(TASK TO CARRY OUT): What is needed is an exact copy of every entry below, minus the images.

(DATA RECORDS):
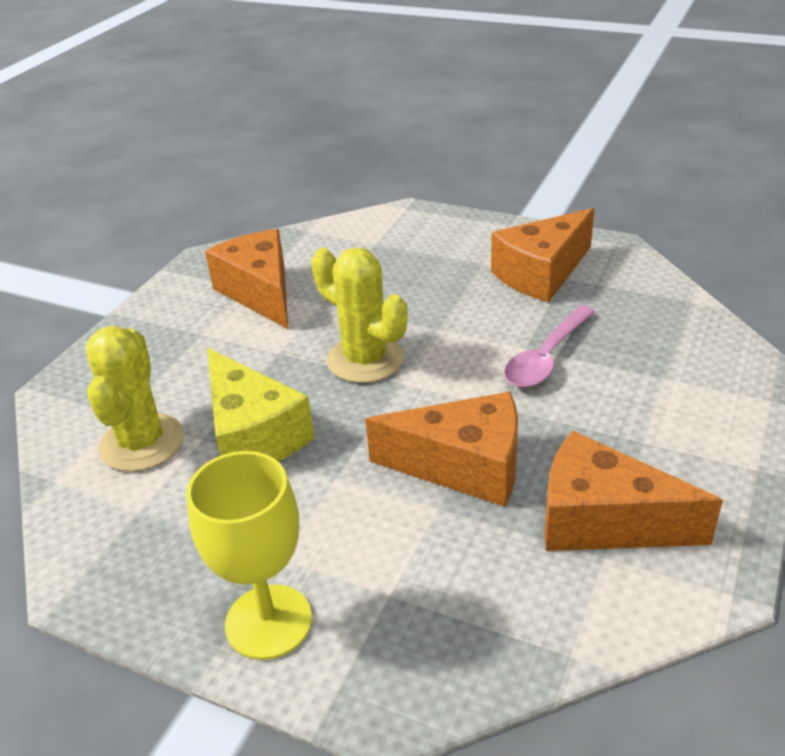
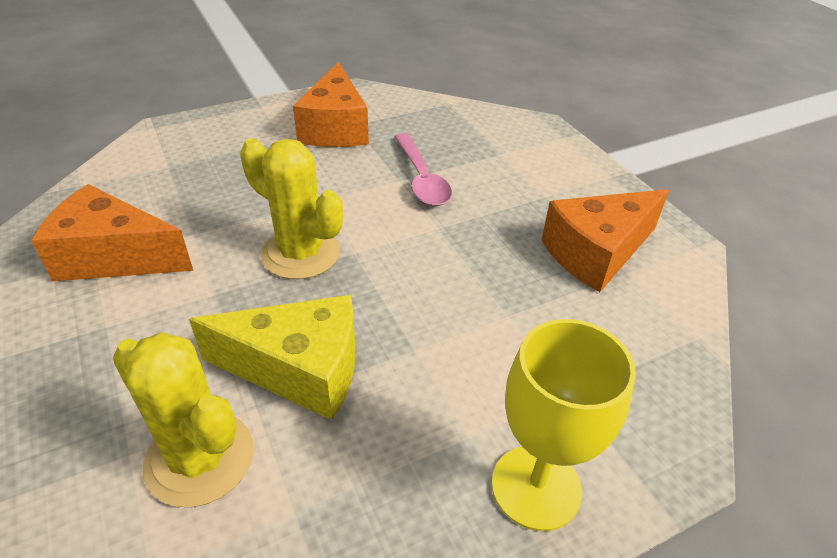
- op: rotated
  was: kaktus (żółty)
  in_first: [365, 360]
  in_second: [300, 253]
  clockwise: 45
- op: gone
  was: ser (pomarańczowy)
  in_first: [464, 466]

(SOLVED PROBLEM):
- op: rotated
  was: kaktus (żółty)
  in_first: [365, 360]
  in_second: [300, 253]
  clockwise: 45
- op: gone
  was: ser (pomarańczowy)
  in_first: [464, 466]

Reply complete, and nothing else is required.